**WHAT THIS TASK INVOLVES:**
The response should consist of the data reproduced word for word.

▬▬▬▬▬▬▬▬▬▬

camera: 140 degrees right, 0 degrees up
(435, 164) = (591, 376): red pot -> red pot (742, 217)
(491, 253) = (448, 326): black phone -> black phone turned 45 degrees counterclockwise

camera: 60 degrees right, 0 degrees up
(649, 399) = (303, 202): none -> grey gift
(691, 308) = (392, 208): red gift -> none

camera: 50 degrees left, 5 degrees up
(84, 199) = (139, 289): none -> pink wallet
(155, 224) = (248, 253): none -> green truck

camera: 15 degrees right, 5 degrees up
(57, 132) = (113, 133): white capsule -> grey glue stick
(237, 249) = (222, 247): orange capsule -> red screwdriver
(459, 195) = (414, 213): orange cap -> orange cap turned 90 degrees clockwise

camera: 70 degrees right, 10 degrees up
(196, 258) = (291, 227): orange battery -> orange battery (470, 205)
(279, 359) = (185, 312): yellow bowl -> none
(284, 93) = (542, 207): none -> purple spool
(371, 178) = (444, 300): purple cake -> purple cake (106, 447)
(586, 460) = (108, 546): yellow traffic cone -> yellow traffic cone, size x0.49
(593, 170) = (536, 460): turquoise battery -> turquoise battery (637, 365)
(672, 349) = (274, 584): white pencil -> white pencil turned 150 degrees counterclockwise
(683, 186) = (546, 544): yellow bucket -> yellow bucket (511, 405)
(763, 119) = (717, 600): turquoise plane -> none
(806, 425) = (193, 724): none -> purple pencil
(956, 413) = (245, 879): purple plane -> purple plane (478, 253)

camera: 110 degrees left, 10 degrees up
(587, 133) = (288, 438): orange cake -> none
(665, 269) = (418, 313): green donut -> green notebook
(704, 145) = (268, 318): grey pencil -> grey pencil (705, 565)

▬▬▬▬▬▬▬▬▬▬

**SOLVED EXERCISE:**
camera: 140 degrees right, 0 degrees up
(435, 164) = (591, 376): red pot -> red pot (742, 217)
(491, 253) = (448, 326): black phone -> black phone turned 45 degrees counterclockwise

camera: 60 degrees right, 0 degrees up
(649, 399) = (303, 202): none -> grey gift
(691, 308) = (392, 208): red gift -> none

camera: 50 degrees left, 5 degrees up
(84, 199) = (139, 289): none -> pink wallet
(155, 224) = (248, 253): none -> green truck

camera: 15 degrees right, 5 degrees up
(57, 132) = (113, 133): white capsule -> grey glue stick
(237, 249) = (222, 247): orange capsule -> red screwdriver
(459, 195) = (414, 213): orange cap -> orange cap turned 90 degrees clockwise

camera: 70 degrees right, 10 degrees up
(196, 258) = (291, 227): orange battery -> orange battery (470, 205)
(279, 359) = (185, 312): yellow bowl -> none
(284, 93) = (542, 207): none -> purple spool
(371, 178) = (444, 300): purple cake -> purple cake (106, 447)
(586, 460) = (108, 546): yellow traffic cone -> yellow traffic cone, size x0.49
(593, 170) = (536, 460): turquoise battery -> turquoise battery (637, 365)
(672, 349) = (274, 584): white pencil -> white pencil turned 150 degrees counterclockwise
(683, 186) = (546, 544): yellow bucket -> yellow bucket (511, 405)
(763, 119) = (717, 600): turquoise plane -> none
(806, 425) = (193, 724): none -> purple pencil
(956, 413) = (245, 879): purple plane -> purple plane (478, 253)

camera: 110 degrees left, 10 degrees up
(587, 133) = (288, 438): orange cake -> none
(665, 269) = (418, 313): green donut -> green notebook
(704, 145) = (268, 318): grey pencil -> grey pencil (705, 565)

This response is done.